Edit tracking data:
★ ★ ★

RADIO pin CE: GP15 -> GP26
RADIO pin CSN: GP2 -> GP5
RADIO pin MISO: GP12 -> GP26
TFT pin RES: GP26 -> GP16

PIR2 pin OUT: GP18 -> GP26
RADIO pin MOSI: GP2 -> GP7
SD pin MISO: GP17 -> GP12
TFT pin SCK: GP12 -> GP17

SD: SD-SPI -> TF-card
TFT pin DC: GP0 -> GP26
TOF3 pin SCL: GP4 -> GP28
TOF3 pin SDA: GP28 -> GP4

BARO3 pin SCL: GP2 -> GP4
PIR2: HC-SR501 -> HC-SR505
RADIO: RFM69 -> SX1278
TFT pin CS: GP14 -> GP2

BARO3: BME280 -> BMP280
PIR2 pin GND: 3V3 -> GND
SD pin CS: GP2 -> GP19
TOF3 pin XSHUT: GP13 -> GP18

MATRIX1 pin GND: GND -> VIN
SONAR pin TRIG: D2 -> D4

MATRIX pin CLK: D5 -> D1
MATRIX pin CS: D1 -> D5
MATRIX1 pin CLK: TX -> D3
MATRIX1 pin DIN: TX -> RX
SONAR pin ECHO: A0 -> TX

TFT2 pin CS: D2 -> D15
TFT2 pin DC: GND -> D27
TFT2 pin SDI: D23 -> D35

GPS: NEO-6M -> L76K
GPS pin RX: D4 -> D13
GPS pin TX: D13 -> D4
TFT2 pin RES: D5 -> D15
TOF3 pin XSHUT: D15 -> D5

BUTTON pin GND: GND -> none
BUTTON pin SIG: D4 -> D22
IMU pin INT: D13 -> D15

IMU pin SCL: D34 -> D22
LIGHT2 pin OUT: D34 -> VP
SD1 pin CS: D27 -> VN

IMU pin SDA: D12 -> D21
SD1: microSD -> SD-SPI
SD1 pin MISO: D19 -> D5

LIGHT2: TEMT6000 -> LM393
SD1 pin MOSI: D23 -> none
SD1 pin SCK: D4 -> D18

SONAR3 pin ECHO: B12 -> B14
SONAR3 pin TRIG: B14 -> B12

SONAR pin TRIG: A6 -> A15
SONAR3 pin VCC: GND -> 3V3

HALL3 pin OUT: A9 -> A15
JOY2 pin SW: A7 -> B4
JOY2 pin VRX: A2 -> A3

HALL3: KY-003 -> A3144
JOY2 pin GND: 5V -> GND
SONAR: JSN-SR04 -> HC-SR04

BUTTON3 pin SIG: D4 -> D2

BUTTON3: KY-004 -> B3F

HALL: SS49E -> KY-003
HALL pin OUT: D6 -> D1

★ ★ ★

The problem: Could you please retype the lines from the start of the data through the line with "PIR2 pin GND: 3V3 -> GND", both included, and nothing else?

Answer space:
RADIO pin CE: GP15 -> GP26
RADIO pin CSN: GP2 -> GP5
RADIO pin MISO: GP12 -> GP26
TFT pin RES: GP26 -> GP16

PIR2 pin OUT: GP18 -> GP26
RADIO pin MOSI: GP2 -> GP7
SD pin MISO: GP17 -> GP12
TFT pin SCK: GP12 -> GP17

SD: SD-SPI -> TF-card
TFT pin DC: GP0 -> GP26
TOF3 pin SCL: GP4 -> GP28
TOF3 pin SDA: GP28 -> GP4

BARO3 pin SCL: GP2 -> GP4
PIR2: HC-SR501 -> HC-SR505
RADIO: RFM69 -> SX1278
TFT pin CS: GP14 -> GP2

BARO3: BME280 -> BMP280
PIR2 pin GND: 3V3 -> GND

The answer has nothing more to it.